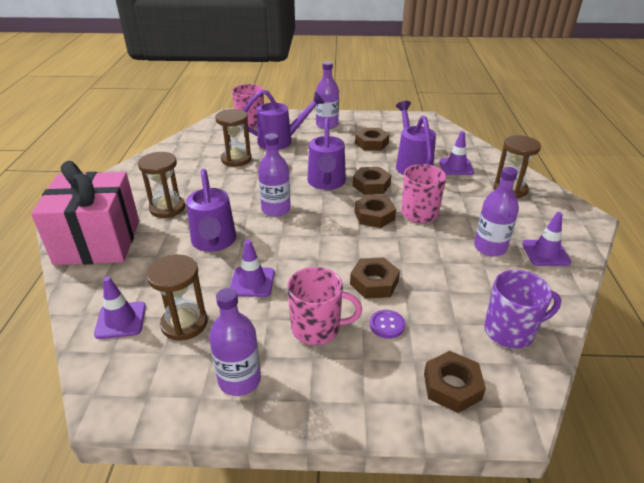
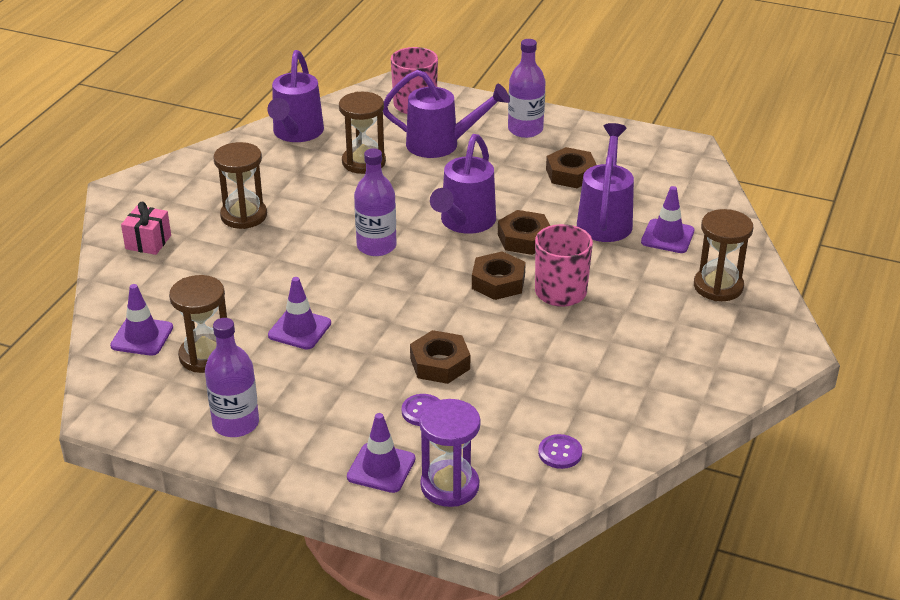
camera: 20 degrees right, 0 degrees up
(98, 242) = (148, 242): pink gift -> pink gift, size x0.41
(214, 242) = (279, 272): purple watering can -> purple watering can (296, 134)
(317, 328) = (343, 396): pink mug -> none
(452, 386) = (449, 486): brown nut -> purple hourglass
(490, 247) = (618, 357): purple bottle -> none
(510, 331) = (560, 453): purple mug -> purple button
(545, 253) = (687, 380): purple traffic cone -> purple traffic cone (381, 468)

____

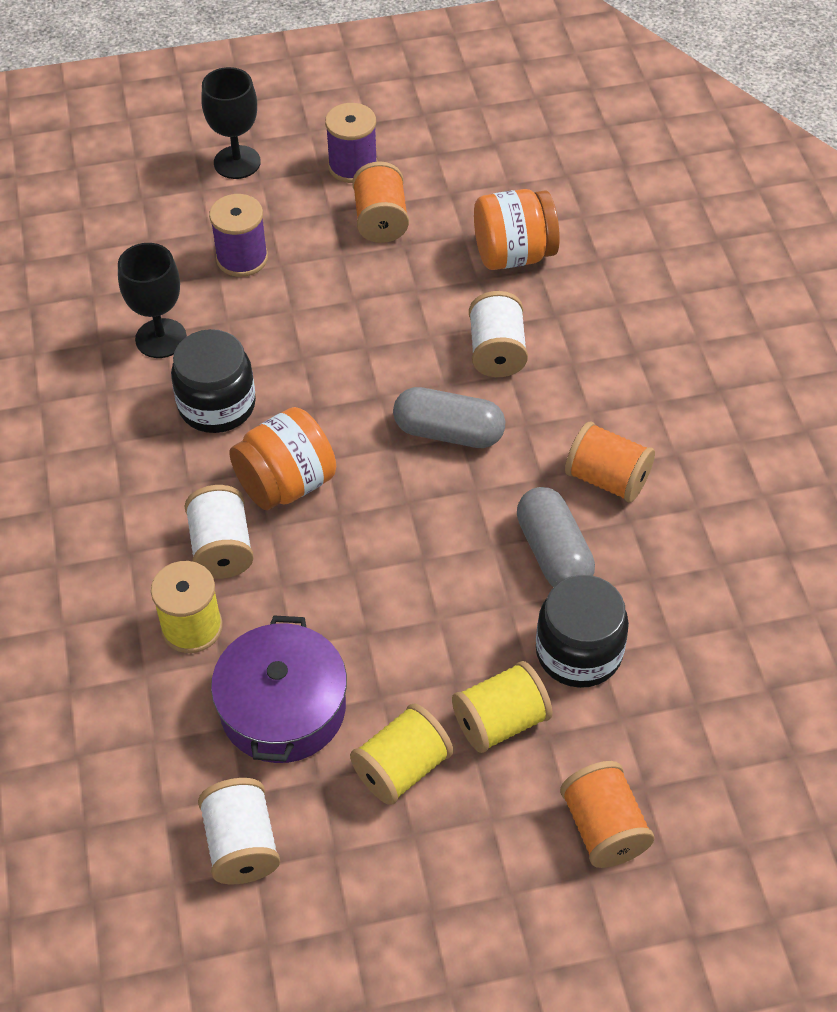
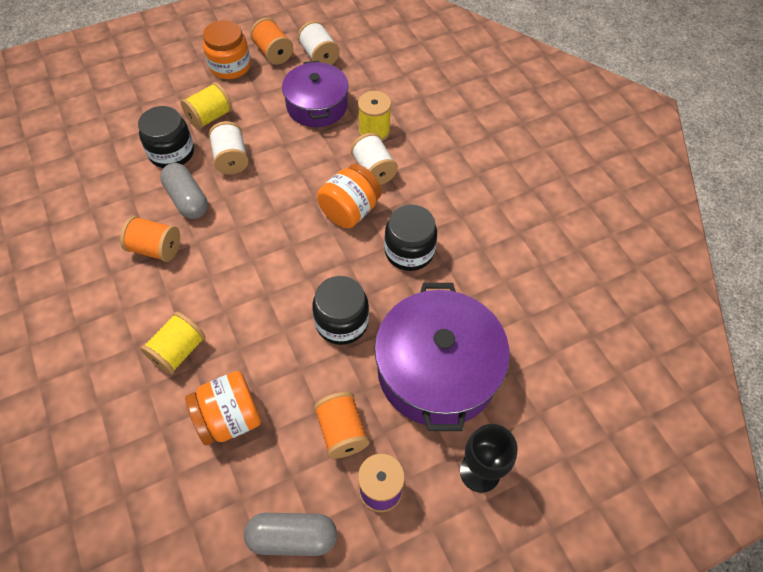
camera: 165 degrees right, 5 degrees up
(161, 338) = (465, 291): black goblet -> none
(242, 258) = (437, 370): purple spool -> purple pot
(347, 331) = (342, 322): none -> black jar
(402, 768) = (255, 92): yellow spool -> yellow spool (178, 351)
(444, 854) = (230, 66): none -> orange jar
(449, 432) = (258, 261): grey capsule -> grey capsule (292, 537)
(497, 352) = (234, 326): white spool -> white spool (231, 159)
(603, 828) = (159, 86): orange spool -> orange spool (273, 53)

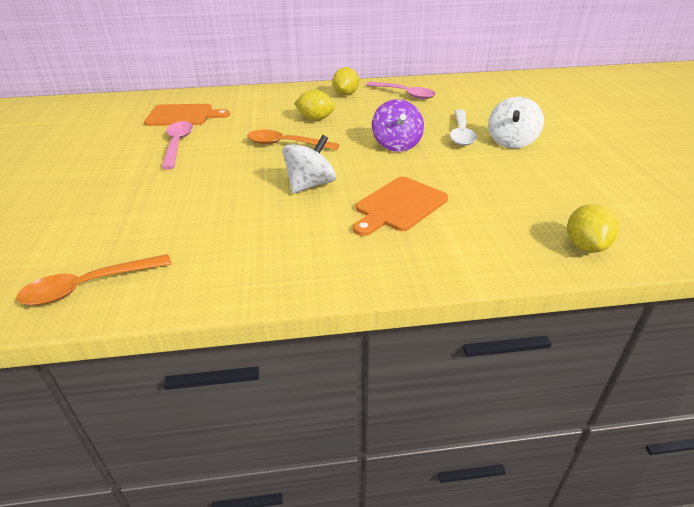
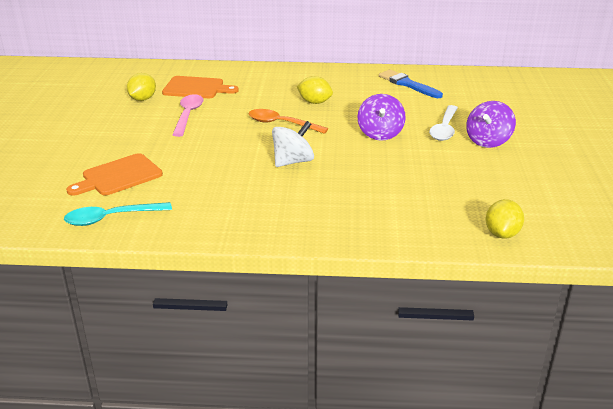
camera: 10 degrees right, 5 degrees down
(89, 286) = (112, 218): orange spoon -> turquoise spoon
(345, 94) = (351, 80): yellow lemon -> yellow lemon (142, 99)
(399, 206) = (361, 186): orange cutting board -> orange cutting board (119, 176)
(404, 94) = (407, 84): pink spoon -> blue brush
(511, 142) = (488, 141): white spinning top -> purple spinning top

____

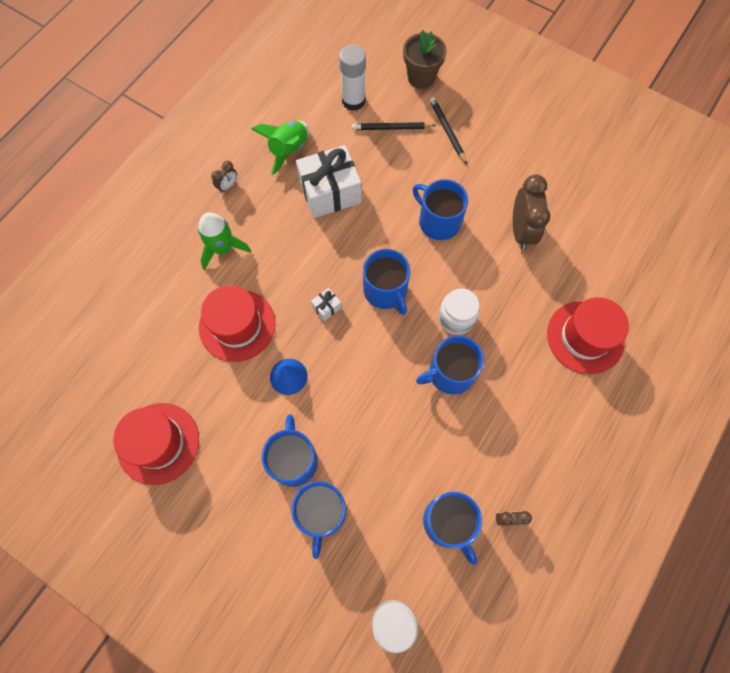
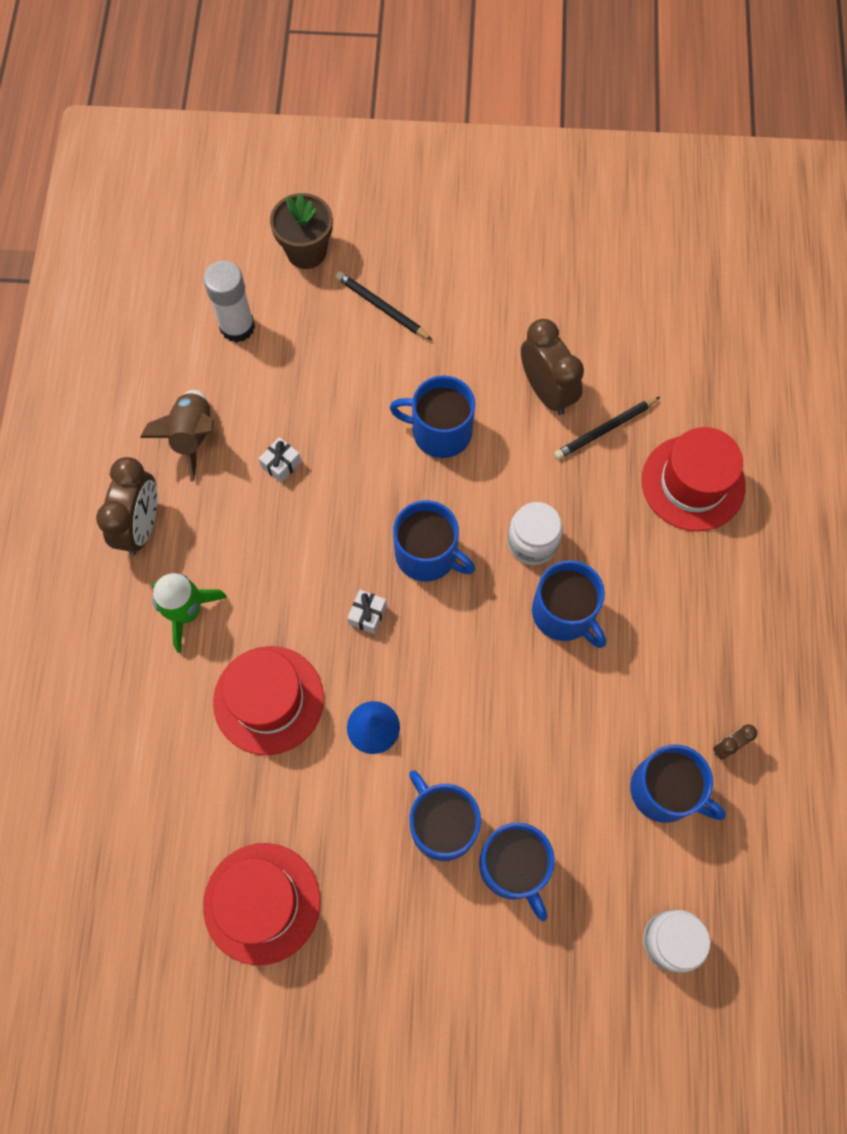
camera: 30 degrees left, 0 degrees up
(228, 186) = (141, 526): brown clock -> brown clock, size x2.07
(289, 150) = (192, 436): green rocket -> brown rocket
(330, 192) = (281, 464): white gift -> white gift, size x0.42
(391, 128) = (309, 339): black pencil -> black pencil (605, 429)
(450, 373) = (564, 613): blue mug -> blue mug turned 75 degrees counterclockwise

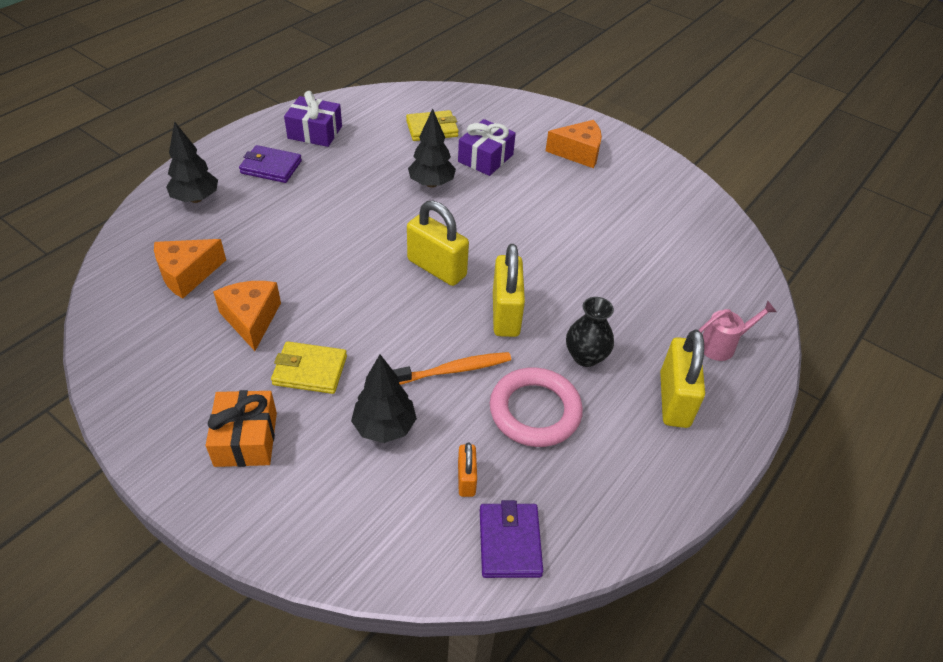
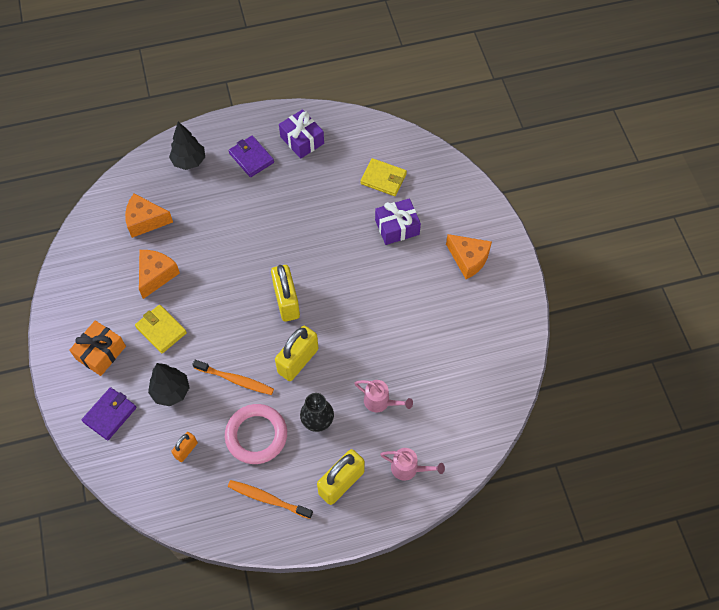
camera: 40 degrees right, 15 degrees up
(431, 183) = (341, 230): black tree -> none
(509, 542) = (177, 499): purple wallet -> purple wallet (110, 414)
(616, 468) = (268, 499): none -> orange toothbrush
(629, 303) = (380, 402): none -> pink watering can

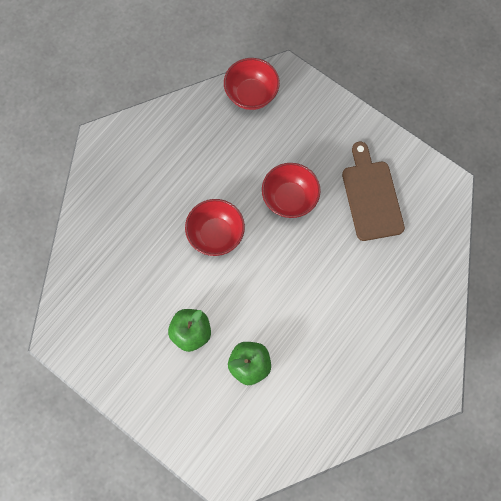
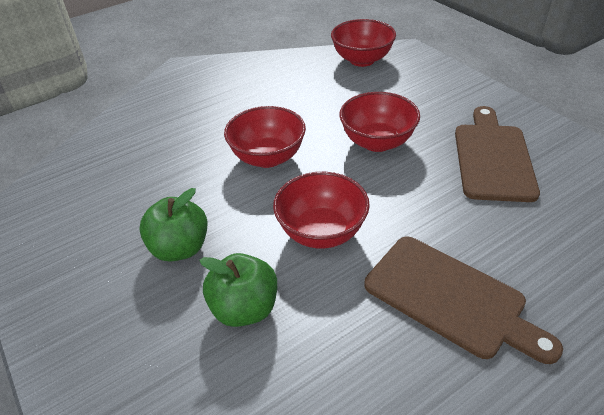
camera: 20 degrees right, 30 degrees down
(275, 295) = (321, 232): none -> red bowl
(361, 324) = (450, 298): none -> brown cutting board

____

→ **Task brief**
Look above for the line with "camera: 20 degrees right, 0 degrees up" and the line with "(545, 253) = (687, 380): purple"; transcribe both and all lines in between, exactly, and nothing else.

→ **Answer space**
camera: 20 degrees right, 0 degrees up
(98, 242) = (148, 242): pink gift -> pink gift, size x0.41
(214, 242) = (279, 272): purple watering can -> purple watering can (296, 134)
(317, 328) = (343, 396): pink mug -> none
(452, 386) = (449, 486): brown nut -> purple hourglass
(490, 247) = (618, 357): purple bottle -> none
(510, 331) = (560, 453): purple mug -> purple button
(545, 253) = (687, 380): purple traffic cone -> purple traffic cone (381, 468)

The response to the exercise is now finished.